== SOURCE INFORMATION

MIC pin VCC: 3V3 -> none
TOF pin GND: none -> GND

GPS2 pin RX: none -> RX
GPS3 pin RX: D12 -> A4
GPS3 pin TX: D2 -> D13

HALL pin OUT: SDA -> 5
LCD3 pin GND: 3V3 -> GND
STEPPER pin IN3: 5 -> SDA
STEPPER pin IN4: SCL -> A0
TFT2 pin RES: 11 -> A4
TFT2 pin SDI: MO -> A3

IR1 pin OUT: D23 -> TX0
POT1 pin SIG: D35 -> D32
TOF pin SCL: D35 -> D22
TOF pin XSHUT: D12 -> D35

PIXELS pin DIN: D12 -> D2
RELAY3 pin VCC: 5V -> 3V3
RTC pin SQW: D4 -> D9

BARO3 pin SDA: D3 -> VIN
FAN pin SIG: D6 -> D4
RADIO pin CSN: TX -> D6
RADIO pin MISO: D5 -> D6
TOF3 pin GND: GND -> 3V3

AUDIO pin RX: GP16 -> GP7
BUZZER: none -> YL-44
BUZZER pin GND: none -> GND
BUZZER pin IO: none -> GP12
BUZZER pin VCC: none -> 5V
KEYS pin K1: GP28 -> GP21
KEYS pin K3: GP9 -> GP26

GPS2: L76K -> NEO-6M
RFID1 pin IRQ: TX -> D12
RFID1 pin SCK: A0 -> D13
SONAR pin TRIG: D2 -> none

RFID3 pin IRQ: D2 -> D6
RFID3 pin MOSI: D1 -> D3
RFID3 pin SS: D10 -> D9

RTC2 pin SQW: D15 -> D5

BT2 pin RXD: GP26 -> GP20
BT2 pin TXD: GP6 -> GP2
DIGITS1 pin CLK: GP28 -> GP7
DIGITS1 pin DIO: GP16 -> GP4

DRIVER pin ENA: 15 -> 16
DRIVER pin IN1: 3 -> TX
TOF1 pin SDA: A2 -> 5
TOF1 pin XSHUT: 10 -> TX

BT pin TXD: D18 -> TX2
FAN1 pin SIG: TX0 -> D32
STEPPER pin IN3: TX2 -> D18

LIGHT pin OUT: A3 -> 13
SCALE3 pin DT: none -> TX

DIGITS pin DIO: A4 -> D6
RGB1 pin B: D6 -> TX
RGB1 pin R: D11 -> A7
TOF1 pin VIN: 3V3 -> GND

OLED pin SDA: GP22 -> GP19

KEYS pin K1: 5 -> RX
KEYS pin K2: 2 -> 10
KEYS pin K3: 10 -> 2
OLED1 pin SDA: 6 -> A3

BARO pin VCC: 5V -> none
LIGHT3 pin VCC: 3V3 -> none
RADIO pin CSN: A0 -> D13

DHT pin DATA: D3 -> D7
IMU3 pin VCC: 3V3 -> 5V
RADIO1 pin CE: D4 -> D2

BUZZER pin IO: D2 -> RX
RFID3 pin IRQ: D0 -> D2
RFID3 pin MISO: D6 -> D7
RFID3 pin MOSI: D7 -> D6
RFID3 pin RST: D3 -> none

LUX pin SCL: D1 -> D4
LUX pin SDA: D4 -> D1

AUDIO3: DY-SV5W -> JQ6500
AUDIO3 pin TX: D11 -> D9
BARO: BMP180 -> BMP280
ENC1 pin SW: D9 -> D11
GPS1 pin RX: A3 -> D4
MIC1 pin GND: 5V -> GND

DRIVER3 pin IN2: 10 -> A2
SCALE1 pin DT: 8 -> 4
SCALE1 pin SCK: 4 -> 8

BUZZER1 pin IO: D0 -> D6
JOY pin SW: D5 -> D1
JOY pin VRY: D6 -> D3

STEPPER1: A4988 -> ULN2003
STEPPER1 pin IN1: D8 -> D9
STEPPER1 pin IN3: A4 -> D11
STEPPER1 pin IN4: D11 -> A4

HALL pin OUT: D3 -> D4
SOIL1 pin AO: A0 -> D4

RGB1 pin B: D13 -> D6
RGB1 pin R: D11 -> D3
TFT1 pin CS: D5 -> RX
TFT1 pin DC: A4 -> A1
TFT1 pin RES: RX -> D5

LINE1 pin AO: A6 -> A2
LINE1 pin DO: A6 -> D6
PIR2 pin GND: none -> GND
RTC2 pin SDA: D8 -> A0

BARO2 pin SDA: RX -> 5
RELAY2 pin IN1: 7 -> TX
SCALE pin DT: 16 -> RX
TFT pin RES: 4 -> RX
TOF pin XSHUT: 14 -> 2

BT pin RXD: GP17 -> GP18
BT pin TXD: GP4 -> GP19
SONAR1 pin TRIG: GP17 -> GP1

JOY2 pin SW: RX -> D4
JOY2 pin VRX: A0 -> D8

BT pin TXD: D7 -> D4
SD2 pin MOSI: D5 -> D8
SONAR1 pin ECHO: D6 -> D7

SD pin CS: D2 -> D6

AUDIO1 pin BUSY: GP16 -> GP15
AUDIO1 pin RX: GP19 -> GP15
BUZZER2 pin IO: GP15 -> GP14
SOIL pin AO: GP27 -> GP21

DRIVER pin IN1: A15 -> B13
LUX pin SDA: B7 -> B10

====

■ TASK OBJECTIVE ■
Which lines of the listing include the string "MOSI"? Pull them out.

■ SOLUTION TO THIS PROBLEM ■
RFID3 pin MOSI: D1 -> D3
RFID3 pin MOSI: D7 -> D6
SD2 pin MOSI: D5 -> D8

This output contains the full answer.